YOUR INSTRUCTIONS → Collect every line of the data that contains the string "kern", matching case exactly.

[BEGIN RECORDS FOR THE EXERCISE]

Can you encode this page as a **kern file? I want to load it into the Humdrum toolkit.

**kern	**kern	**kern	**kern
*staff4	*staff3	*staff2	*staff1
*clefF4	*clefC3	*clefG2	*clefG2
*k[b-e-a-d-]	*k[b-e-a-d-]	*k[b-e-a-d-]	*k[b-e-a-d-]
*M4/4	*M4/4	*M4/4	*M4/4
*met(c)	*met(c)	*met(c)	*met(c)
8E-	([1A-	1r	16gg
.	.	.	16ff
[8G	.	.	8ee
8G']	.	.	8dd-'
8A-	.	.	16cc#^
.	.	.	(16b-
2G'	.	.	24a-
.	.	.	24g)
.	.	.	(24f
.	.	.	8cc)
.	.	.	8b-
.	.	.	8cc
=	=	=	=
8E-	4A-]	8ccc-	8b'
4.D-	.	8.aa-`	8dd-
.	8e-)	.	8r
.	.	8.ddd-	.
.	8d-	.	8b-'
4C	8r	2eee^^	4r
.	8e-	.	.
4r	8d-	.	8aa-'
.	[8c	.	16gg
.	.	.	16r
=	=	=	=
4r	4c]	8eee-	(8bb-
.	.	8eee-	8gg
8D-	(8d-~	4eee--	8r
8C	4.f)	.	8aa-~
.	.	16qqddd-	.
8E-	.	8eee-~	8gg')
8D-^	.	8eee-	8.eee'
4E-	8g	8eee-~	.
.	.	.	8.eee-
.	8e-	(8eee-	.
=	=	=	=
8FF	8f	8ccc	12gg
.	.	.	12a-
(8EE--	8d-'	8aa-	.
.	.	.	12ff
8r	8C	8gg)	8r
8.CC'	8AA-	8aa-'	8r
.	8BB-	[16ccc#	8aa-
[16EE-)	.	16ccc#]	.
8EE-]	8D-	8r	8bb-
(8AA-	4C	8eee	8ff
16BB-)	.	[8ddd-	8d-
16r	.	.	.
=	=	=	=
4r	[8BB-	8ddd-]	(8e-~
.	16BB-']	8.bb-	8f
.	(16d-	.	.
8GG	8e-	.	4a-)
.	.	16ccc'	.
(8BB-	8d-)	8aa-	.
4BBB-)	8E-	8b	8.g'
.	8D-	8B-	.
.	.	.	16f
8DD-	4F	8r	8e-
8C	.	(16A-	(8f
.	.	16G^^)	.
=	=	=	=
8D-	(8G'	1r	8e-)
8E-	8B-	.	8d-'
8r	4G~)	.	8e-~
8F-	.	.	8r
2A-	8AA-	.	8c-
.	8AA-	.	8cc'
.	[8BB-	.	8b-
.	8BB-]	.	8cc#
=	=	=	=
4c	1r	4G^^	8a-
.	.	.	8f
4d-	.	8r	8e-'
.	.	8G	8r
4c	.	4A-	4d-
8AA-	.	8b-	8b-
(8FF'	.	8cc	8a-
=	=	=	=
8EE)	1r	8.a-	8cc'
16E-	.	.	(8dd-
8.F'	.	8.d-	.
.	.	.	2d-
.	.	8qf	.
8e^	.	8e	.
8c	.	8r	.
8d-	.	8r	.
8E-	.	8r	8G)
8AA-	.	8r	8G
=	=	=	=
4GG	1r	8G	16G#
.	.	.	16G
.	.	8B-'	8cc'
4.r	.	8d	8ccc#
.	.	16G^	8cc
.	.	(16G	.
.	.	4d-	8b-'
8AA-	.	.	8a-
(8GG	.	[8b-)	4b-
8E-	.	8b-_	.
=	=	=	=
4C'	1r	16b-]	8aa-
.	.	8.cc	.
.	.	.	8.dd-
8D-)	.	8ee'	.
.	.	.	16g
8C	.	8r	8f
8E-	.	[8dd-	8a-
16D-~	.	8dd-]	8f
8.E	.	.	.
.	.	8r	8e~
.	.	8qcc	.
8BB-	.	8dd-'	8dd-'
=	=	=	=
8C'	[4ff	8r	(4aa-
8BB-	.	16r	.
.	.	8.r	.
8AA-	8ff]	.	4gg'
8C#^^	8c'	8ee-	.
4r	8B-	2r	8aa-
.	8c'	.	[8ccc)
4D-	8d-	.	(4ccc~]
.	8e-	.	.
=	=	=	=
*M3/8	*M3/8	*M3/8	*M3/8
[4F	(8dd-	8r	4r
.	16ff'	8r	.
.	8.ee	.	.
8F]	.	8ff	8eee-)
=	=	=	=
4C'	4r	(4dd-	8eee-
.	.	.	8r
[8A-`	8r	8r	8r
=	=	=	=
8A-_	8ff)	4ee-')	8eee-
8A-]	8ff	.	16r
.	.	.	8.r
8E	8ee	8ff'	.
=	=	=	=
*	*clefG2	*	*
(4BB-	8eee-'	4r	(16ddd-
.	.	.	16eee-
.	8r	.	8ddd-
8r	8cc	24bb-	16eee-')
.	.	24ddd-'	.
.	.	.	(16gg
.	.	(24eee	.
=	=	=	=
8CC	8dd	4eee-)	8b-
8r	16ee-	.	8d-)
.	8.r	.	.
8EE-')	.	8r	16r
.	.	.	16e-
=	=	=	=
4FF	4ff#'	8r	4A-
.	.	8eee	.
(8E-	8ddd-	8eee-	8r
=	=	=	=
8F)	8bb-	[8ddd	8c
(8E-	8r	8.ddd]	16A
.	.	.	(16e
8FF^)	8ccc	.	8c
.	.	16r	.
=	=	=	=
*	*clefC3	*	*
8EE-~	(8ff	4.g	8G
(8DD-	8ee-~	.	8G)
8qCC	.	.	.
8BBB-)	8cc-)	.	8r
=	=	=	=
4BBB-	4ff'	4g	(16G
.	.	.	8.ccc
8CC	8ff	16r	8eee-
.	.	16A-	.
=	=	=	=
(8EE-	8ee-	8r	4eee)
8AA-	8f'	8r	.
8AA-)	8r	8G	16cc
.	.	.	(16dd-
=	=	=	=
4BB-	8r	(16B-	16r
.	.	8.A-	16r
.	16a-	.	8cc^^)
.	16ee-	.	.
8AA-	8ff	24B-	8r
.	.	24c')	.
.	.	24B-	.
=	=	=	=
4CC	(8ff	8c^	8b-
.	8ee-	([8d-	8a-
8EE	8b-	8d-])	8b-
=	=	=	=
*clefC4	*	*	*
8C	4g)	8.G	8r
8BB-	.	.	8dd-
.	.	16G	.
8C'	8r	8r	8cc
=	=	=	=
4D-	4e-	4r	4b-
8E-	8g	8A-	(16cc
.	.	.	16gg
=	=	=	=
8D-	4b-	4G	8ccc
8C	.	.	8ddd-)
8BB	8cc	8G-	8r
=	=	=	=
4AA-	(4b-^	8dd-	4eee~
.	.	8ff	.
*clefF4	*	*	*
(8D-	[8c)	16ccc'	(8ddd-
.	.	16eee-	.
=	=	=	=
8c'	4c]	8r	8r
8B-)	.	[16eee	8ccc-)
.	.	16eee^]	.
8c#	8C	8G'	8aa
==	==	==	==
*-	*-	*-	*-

[END RECORDS FOR THE EXERCISE]

RESULT →
Can you encode this page as a **kern file? I want to load it into the Humdrum toolkit.
**kern	**kern	**kern	**kern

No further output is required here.